What needs to be done: Quote every line below exactly and skip any picture.

Data excerpts:

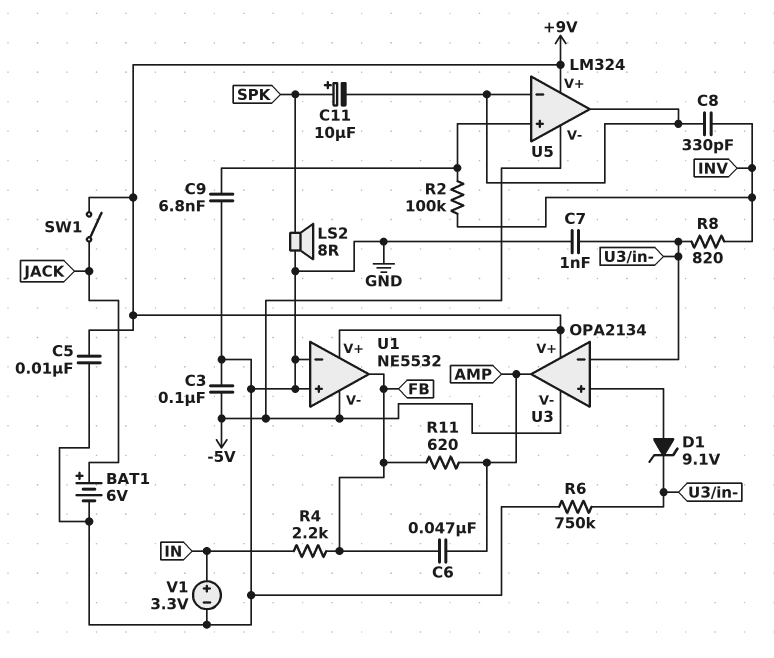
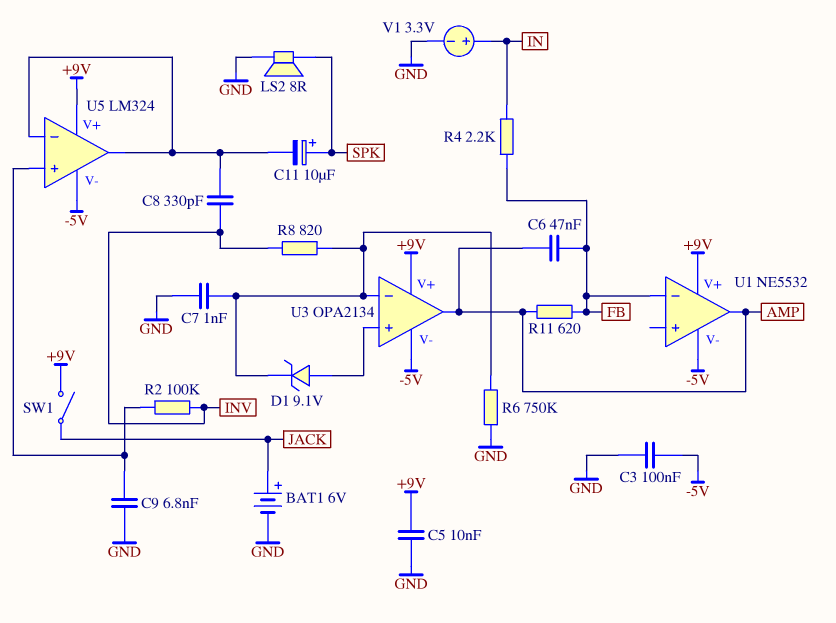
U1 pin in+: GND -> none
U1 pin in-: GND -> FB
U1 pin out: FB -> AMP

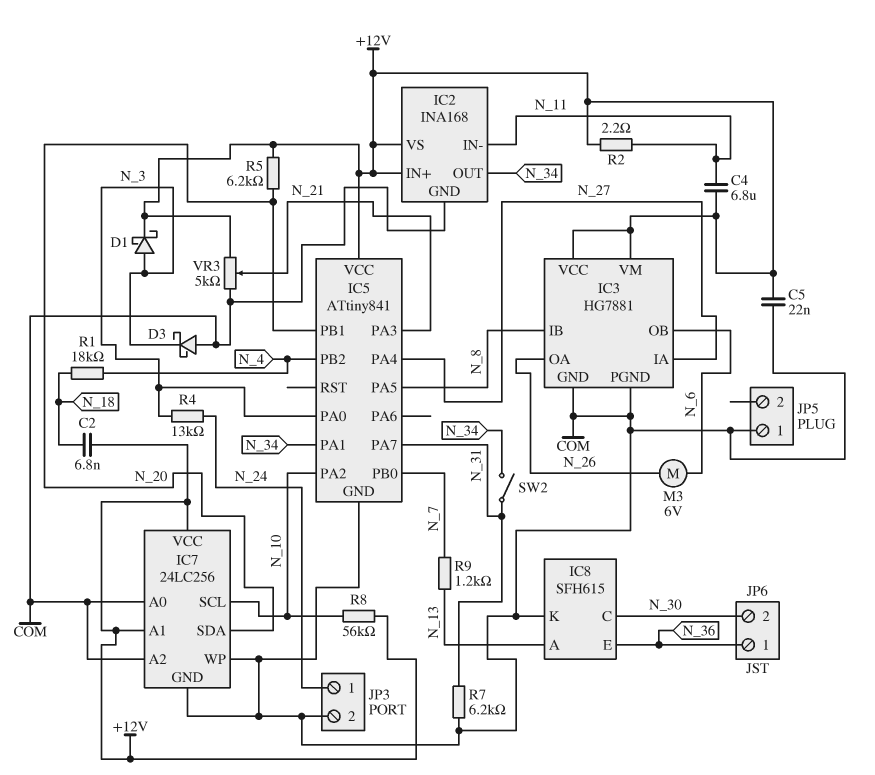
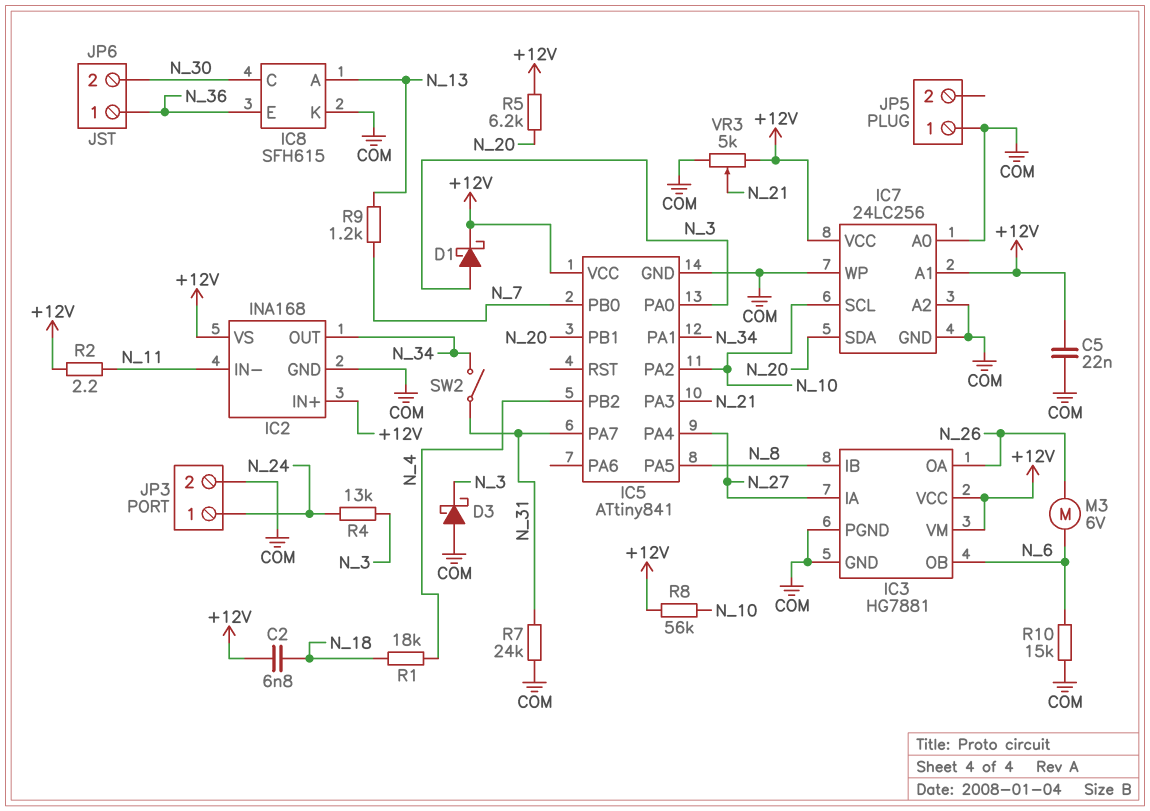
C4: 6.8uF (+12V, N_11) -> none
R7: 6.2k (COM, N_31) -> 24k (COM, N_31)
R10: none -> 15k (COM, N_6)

Solution for this exercise:
U1 pin in+: GND -> none
U1 pin in-: GND -> FB
U1 pin out: FB -> AMP

C4: 6.8uF (+12V, N_11) -> none
R7: 6.2k (COM, N_31) -> 24k (COM, N_31)
R10: none -> 15k (COM, N_6)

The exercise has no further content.